◆ What you should do ◆
The span to repeat in the listing below runs from the line containing "white plate H6" to the line containing "cyan cone H6 level 2 -> cyan cone D6 level 1", inclusive. Repeat it exactly, and only it.
═══ Data extract
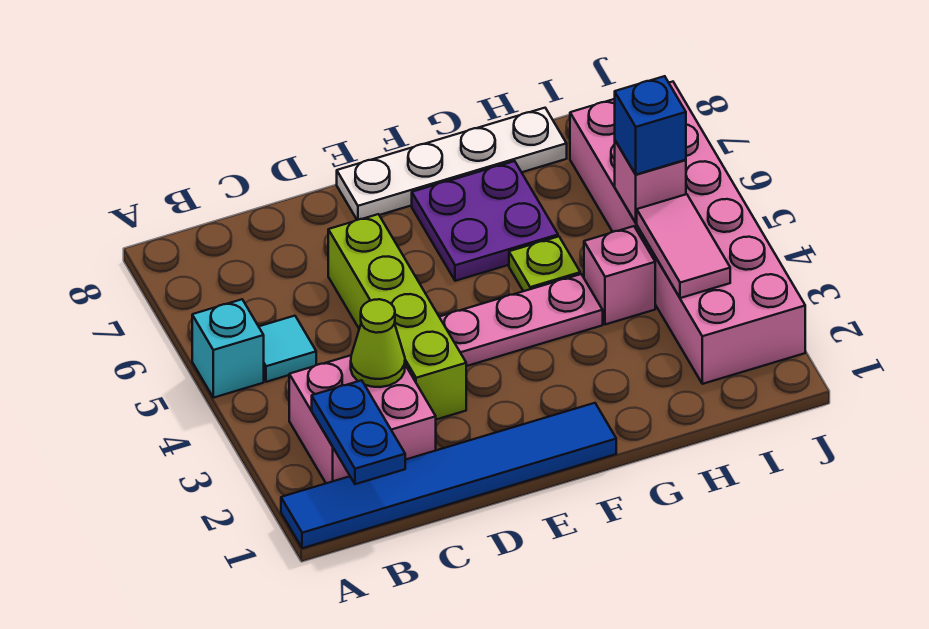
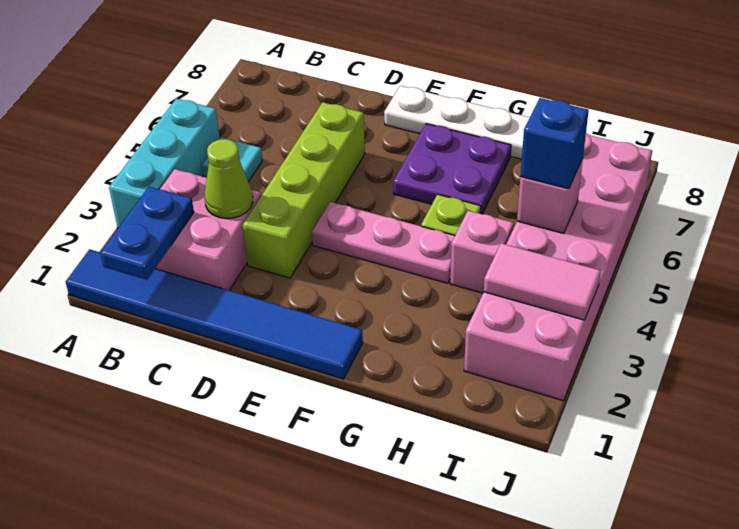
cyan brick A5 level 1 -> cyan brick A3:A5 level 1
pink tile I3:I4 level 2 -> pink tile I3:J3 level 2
══════
═══ Data extract
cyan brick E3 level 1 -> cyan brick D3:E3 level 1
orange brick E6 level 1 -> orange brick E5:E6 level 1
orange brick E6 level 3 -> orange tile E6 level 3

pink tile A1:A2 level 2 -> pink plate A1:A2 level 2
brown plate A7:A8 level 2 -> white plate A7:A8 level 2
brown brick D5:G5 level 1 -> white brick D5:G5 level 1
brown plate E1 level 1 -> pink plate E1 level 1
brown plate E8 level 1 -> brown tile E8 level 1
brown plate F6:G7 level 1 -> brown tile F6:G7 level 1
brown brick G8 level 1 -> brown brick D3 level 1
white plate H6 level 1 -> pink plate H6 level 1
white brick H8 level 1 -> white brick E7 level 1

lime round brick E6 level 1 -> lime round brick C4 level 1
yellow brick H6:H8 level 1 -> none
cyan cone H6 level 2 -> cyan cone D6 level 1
══════
═══ Data extract
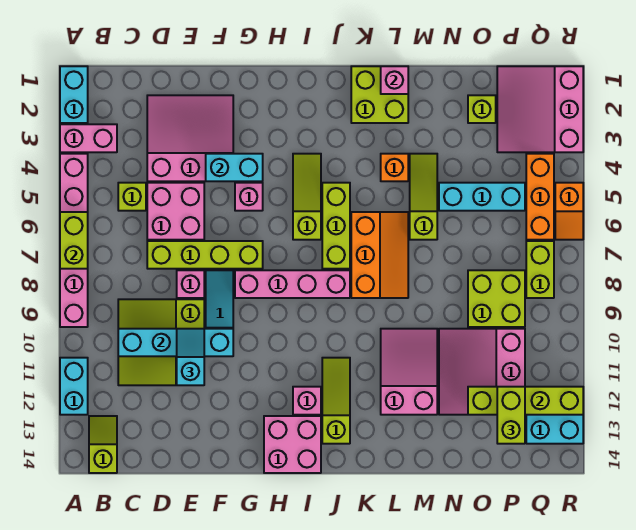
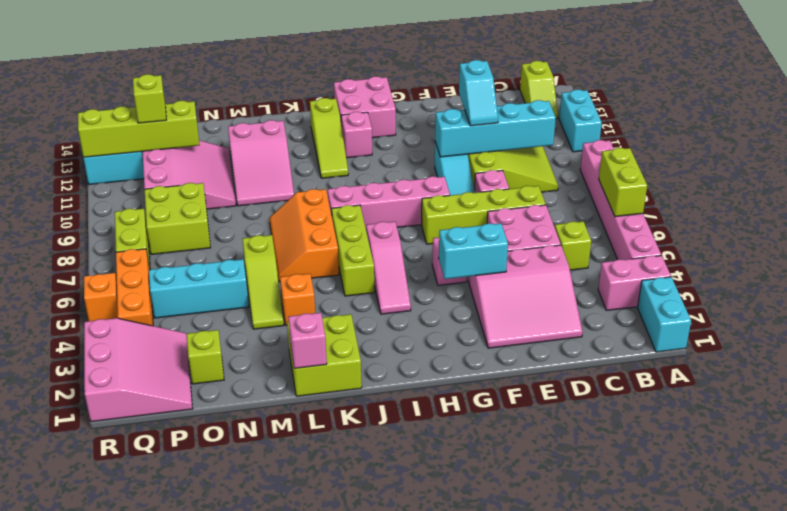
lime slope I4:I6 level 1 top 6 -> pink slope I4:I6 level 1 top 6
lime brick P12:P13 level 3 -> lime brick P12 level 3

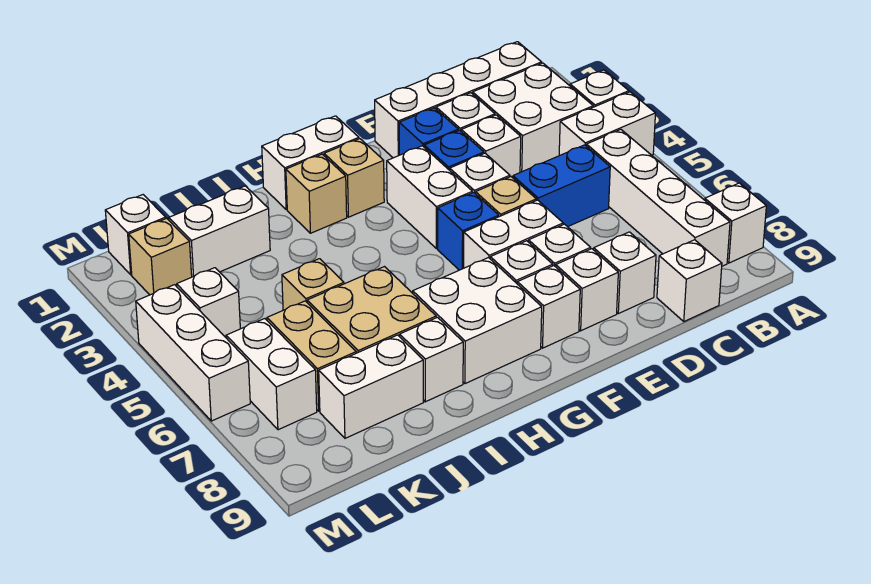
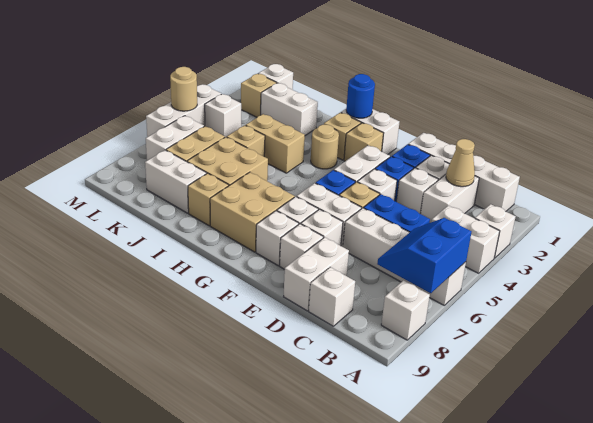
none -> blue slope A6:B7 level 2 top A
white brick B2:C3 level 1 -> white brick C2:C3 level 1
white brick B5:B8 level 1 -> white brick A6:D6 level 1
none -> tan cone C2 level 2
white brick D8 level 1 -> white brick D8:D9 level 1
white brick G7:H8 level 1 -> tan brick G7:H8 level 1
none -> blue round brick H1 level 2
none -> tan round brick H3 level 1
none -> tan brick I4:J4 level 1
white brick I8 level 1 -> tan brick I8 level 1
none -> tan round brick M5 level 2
══════
◆ Written answer ◆
white plate H6 level 1 -> pink plate H6 level 1
white brick H8 level 1 -> white brick E7 level 1

lime round brick E6 level 1 -> lime round brick C4 level 1
yellow brick H6:H8 level 1 -> none
cyan cone H6 level 2 -> cyan cone D6 level 1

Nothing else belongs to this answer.